*Available data*:
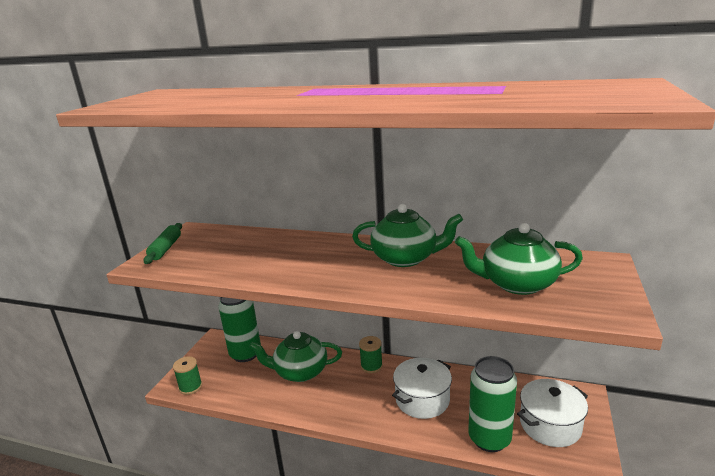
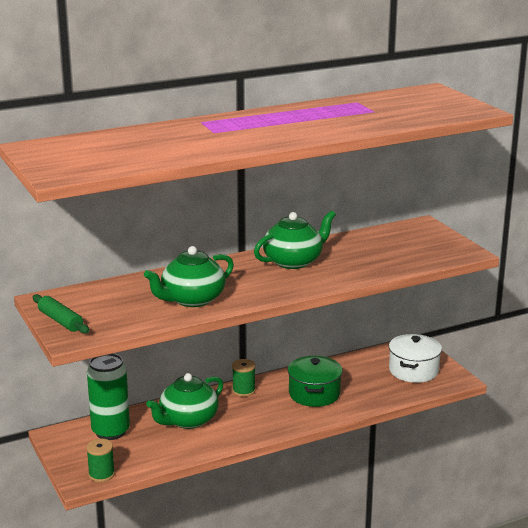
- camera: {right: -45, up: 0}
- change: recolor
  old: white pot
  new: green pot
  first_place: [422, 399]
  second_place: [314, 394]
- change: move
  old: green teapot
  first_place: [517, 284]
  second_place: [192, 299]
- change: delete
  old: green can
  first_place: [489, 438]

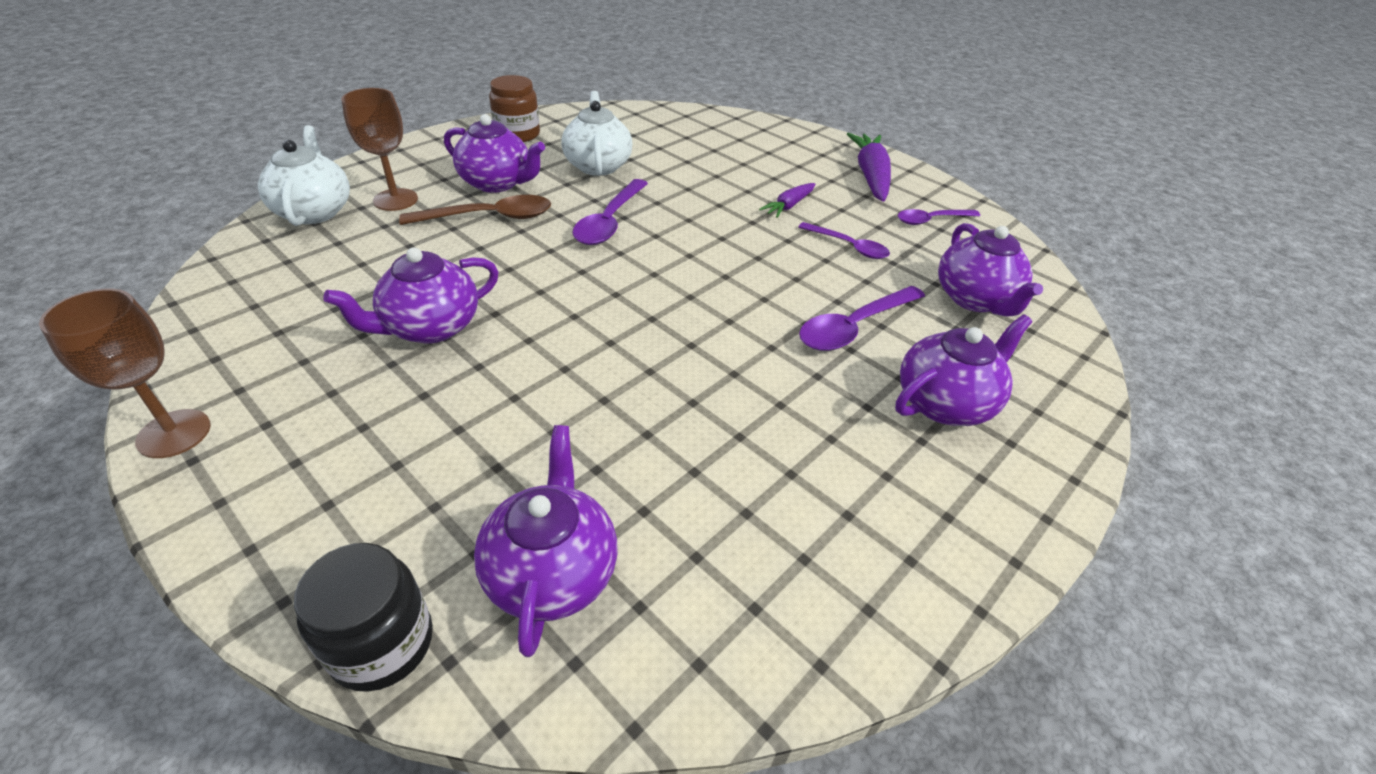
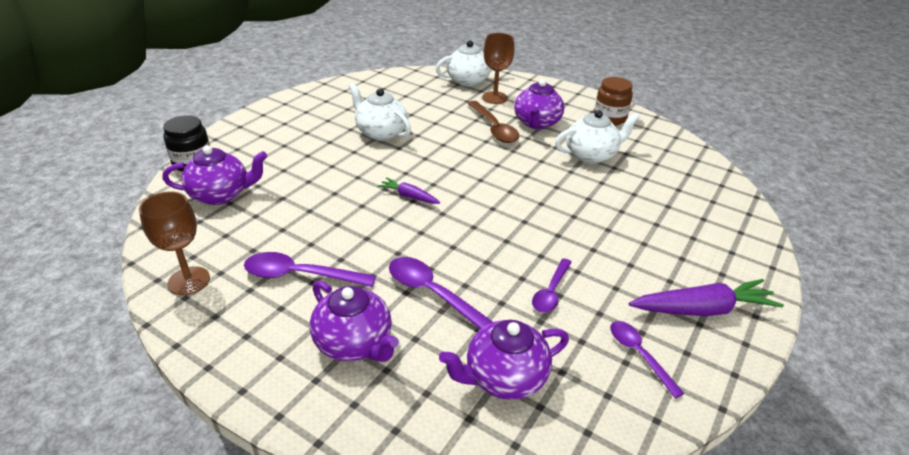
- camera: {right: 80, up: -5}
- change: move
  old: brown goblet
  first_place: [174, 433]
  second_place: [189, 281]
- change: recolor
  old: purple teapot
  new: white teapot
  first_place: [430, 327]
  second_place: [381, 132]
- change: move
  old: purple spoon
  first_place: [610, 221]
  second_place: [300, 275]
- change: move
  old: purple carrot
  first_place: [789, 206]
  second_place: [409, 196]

*Directions*:
With both ends included, please retype exactly the lines from the line containing "old: purple teapot" to the final line of the data.

*Written solution*:
  old: purple teapot
  new: white teapot
  first_place: [430, 327]
  second_place: [381, 132]
- change: move
  old: purple spoon
  first_place: [610, 221]
  second_place: [300, 275]
- change: move
  old: purple carrot
  first_place: [789, 206]
  second_place: [409, 196]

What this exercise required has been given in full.